TASK BRIEF
No pictures belong in the answer. Repeat all the entries exactly.

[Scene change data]
---+---

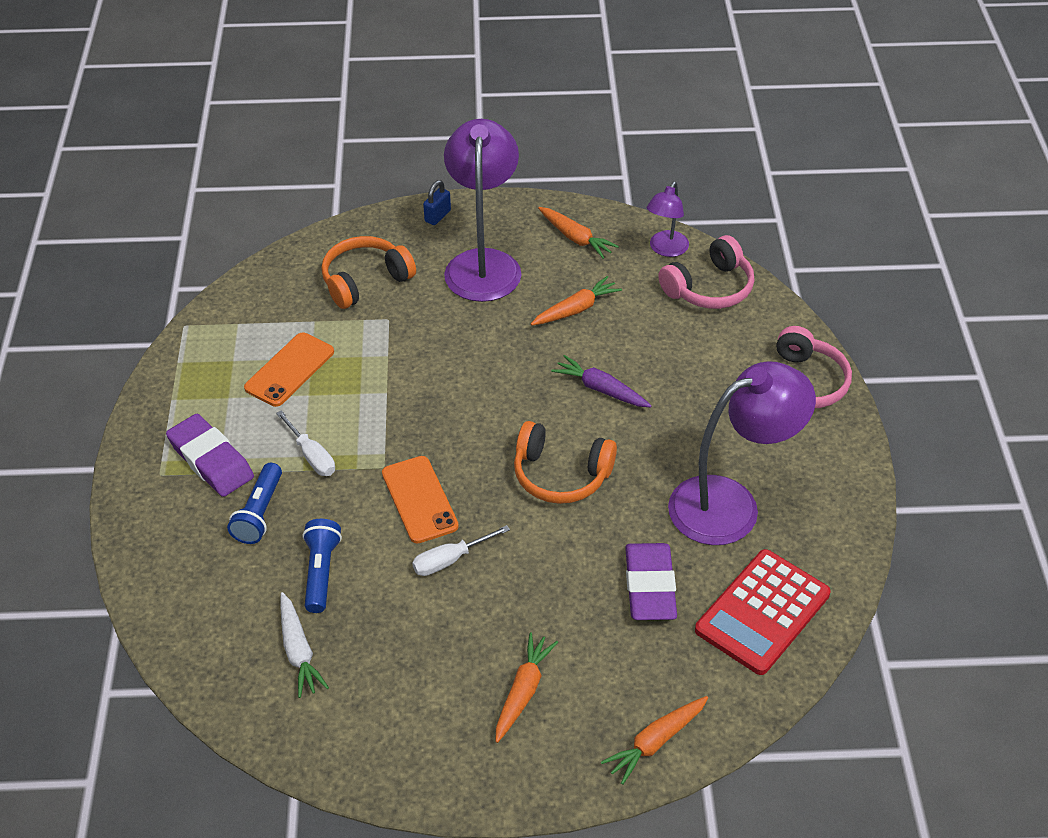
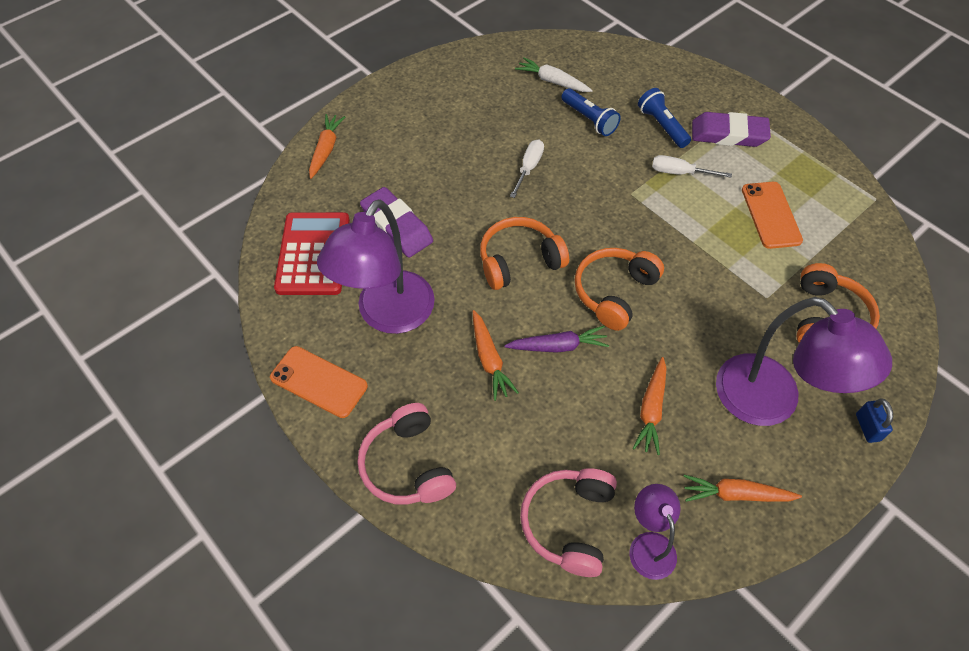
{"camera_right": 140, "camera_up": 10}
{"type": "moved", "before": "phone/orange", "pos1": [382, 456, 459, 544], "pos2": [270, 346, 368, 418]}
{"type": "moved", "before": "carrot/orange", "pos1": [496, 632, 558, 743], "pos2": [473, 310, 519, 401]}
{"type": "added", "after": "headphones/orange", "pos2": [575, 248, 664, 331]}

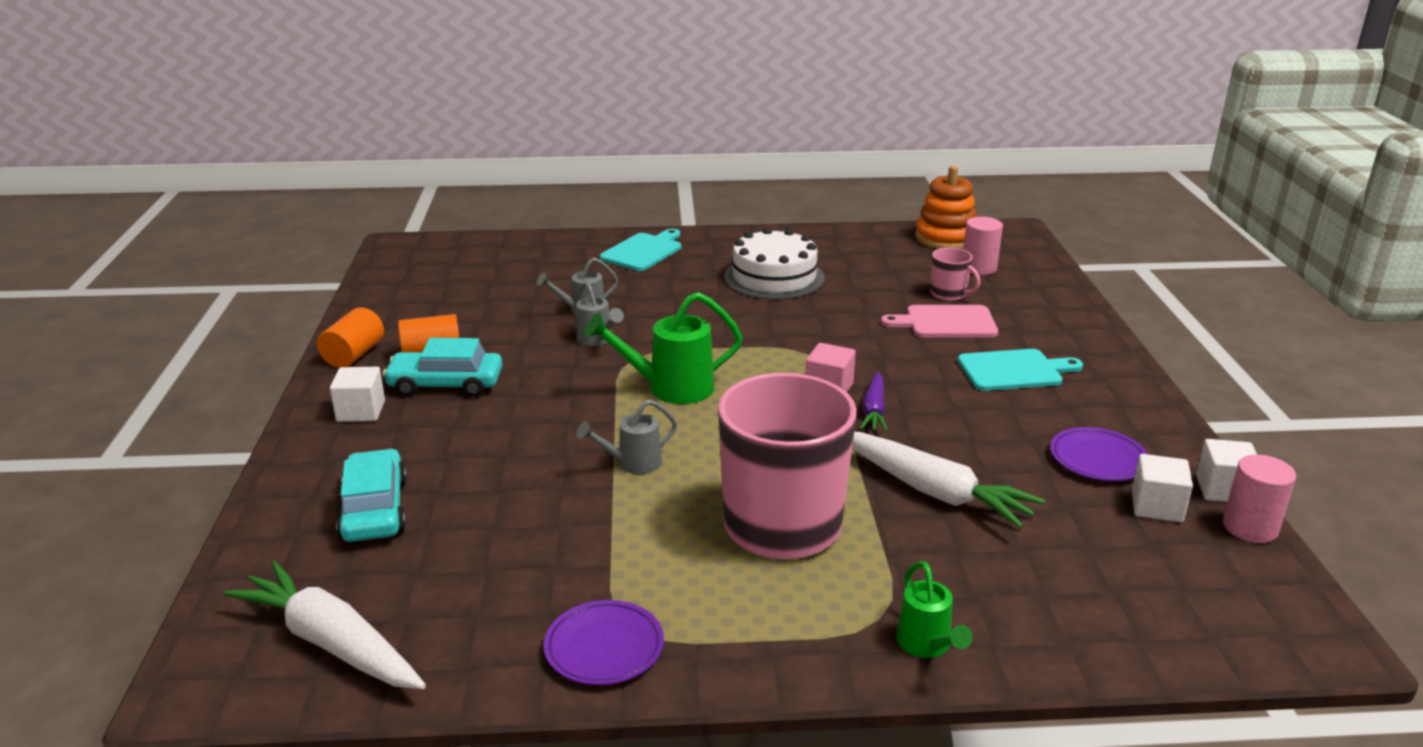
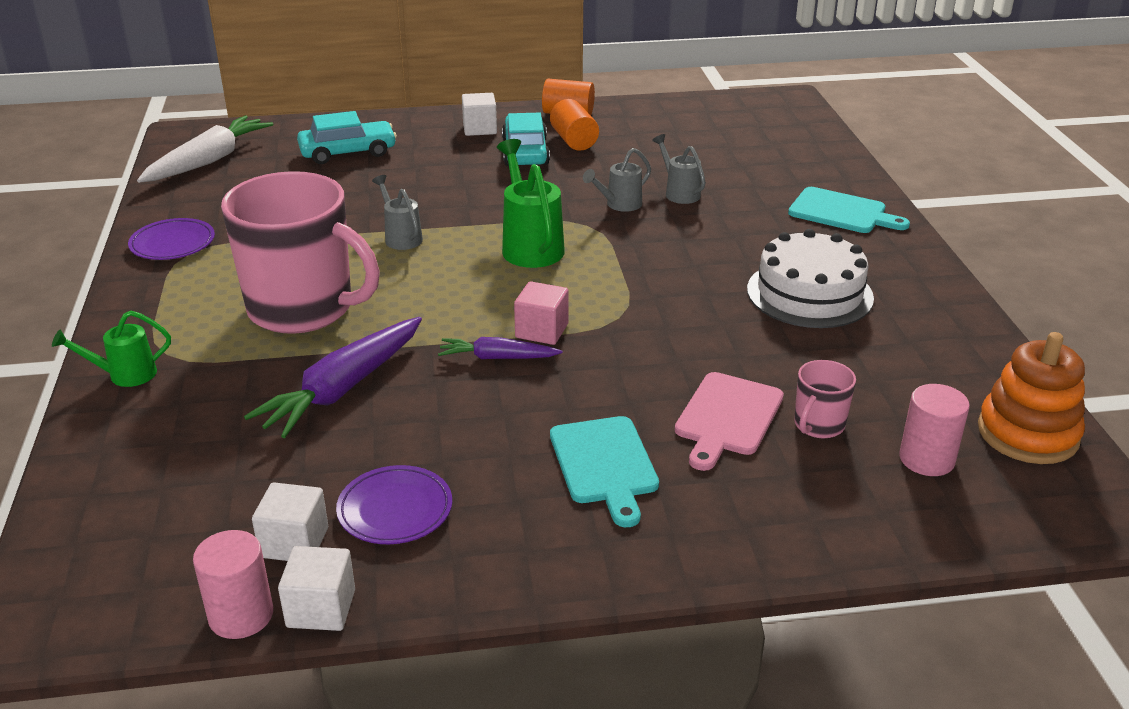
{"camera_right": 85, "camera_up": 5}
{"type": "recoloured", "before": "carrot/white", "after": "carrot/purple", "pos1": [852, 432, 1045, 528], "pos2": [244, 317, 422, 438]}
{"type": "turned", "before": "cutting board/pink", "pos1": [881, 305, 998, 337], "pos2": [675, 372, 784, 471], "turn": -150}

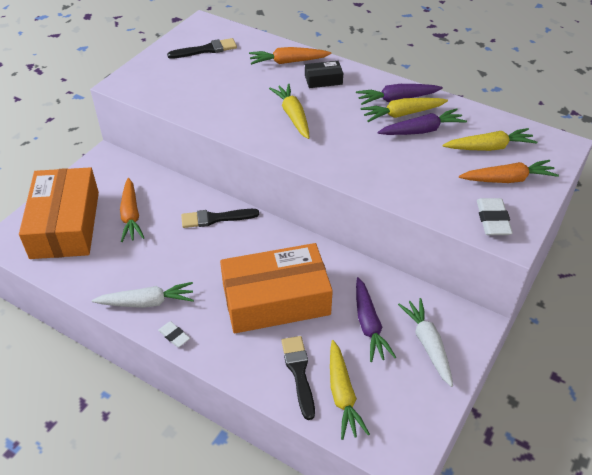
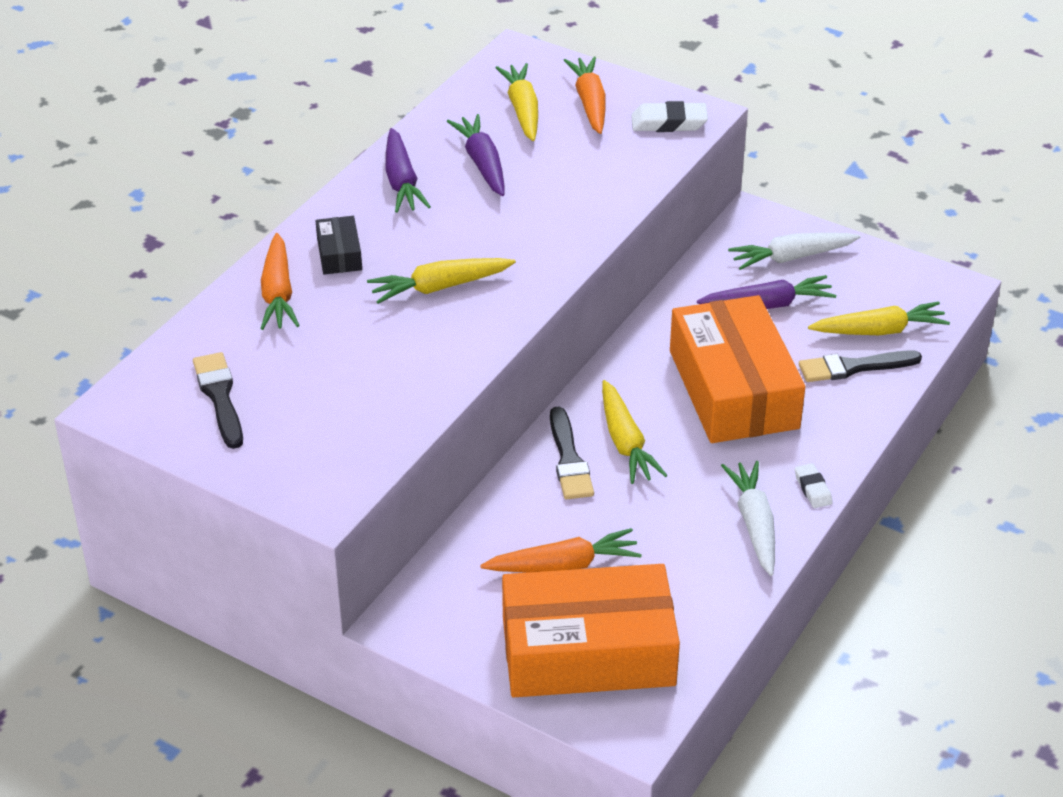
{"camera_right": -90, "camera_up": -5}
{"type": "turned", "before": "eraser/white", "pos1": [158, 321, 190, 347], "pos2": [795, 463, 832, 508], "turn": -60}
{"type": "moved", "before": "carrot/yellow", "pos1": [361, 98, 448, 122], "pos2": [602, 380, 667, 484]}

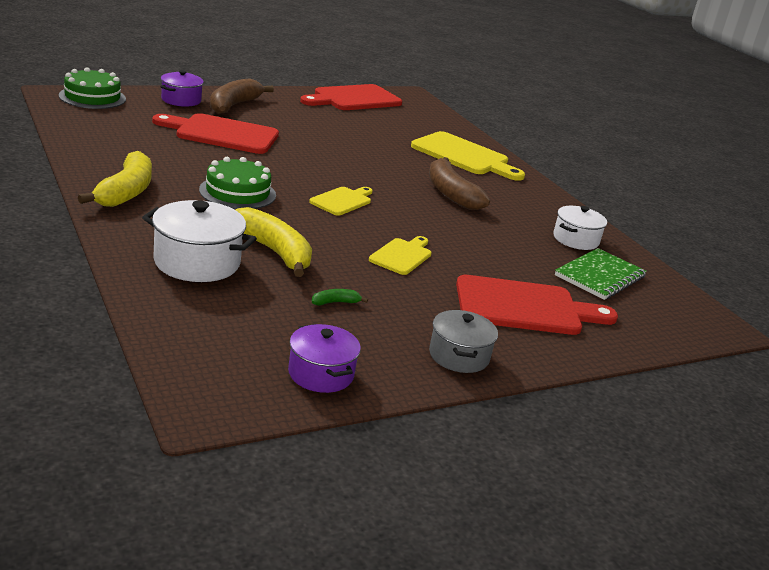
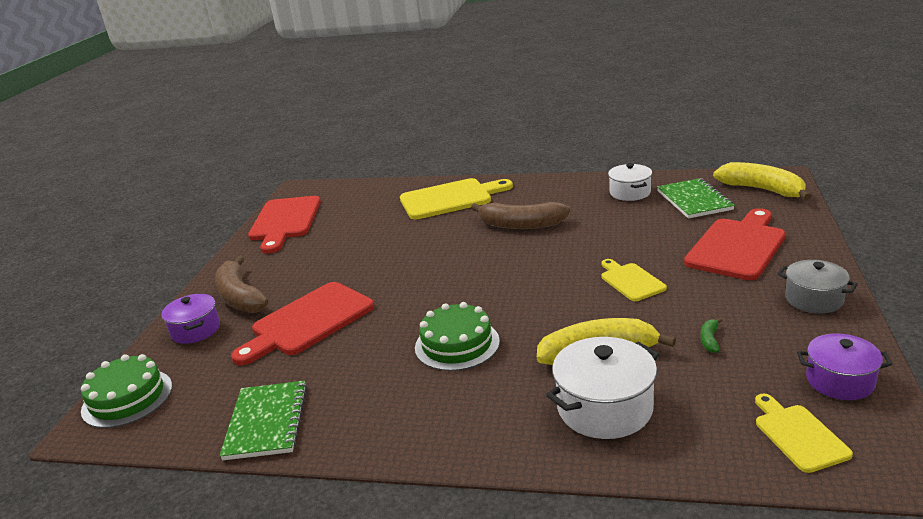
{"camera_right": -45, "camera_up": 0}
{"type": "moved", "before": "banana/yellow", "pos1": [78, 151, 152, 207], "pos2": [713, 162, 811, 200]}
{"type": "moved", "before": "cutting board/yellow", "pos1": [309, 187, 373, 216], "pos2": [755, 393, 853, 473]}
{"type": "added", "after": "notebook/green", "pos2": [220, 381, 308, 460]}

---+---

EXERCISE OUTPUT
{"camera_right": 140, "camera_up": 10}
{"type": "moved", "before": "phone/orange", "pos1": [382, 456, 459, 544], "pos2": [270, 346, 368, 418]}
{"type": "moved", "before": "carrot/orange", "pos1": [496, 632, 558, 743], "pos2": [473, 310, 519, 401]}
{"type": "added", "after": "headphones/orange", "pos2": [575, 248, 664, 331]}

{"camera_right": 85, "camera_up": 5}
{"type": "recoloured", "before": "carrot/white", "after": "carrot/purple", "pos1": [852, 432, 1045, 528], "pos2": [244, 317, 422, 438]}
{"type": "turned", "before": "cutting board/pink", "pos1": [881, 305, 998, 337], "pos2": [675, 372, 784, 471], "turn": -150}

{"camera_right": -90, "camera_up": -5}
{"type": "turned", "before": "eraser/white", "pos1": [158, 321, 190, 347], "pos2": [795, 463, 832, 508], "turn": -60}
{"type": "moved", "before": "carrot/yellow", "pos1": [361, 98, 448, 122], "pos2": [602, 380, 667, 484]}

{"camera_right": -45, "camera_up": 0}
{"type": "moved", "before": "banana/yellow", "pos1": [78, 151, 152, 207], "pos2": [713, 162, 811, 200]}
{"type": "moved", "before": "cutting board/yellow", "pos1": [309, 187, 373, 216], "pos2": [755, 393, 853, 473]}
{"type": "added", "after": "notebook/green", "pos2": [220, 381, 308, 460]}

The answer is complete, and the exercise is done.